**EXERCISE GOAL**: For this exercise, copy out each line of the material below that includes "ruler".

*** Opening MATERIAL FOR THE TASK ***

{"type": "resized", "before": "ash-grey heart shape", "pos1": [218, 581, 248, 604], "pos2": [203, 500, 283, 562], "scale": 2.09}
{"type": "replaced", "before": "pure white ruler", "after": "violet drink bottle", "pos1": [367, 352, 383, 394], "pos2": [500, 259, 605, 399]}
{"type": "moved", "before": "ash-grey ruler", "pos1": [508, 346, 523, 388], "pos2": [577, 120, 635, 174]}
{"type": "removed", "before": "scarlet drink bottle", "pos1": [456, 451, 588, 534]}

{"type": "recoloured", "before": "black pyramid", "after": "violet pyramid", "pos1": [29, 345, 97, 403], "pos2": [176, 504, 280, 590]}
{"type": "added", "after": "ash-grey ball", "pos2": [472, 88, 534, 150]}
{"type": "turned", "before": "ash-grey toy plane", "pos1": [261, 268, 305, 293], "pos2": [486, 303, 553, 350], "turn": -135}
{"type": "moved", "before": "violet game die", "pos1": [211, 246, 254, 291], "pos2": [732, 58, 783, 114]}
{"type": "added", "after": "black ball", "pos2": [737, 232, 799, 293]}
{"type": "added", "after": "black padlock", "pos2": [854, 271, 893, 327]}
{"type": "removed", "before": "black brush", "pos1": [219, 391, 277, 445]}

*** Closing MATERIAL FOR THE TASK ***
*** Opening MATERIAL FOR THE TASK ***

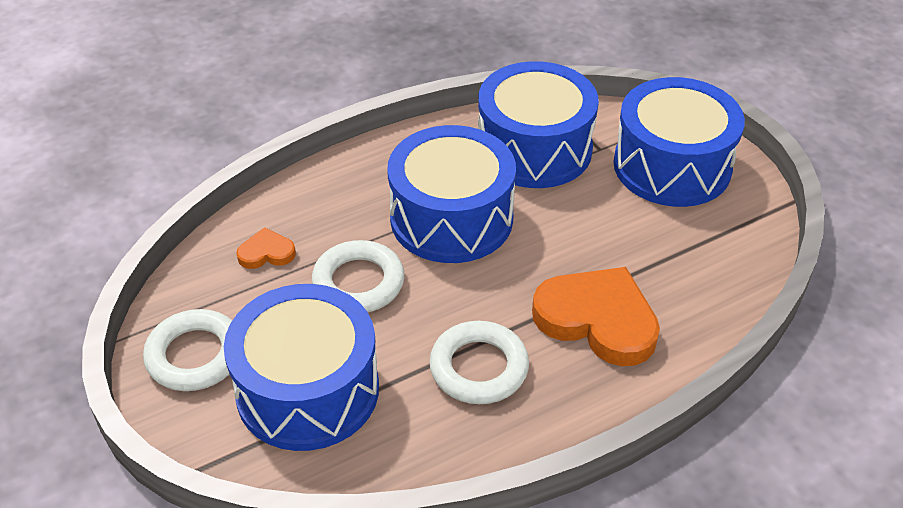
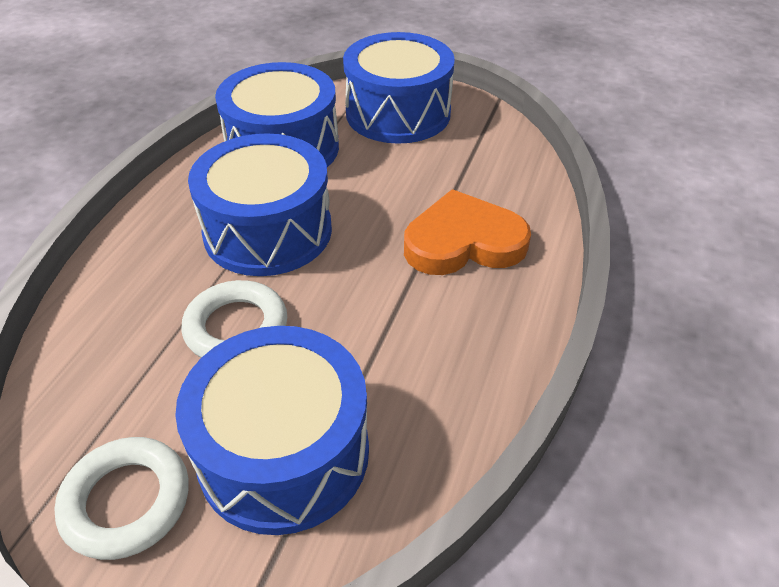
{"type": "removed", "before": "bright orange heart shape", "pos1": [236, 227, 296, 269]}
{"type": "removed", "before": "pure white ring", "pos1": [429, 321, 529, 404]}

*** Closing MATERIAL FOR THE TASK ***

**TASK RESULT**:
{"type": "replaced", "before": "pure white ruler", "after": "violet drink bottle", "pos1": [367, 352, 383, 394], "pos2": [500, 259, 605, 399]}
{"type": "moved", "before": "ash-grey ruler", "pos1": [508, 346, 523, 388], "pos2": [577, 120, 635, 174]}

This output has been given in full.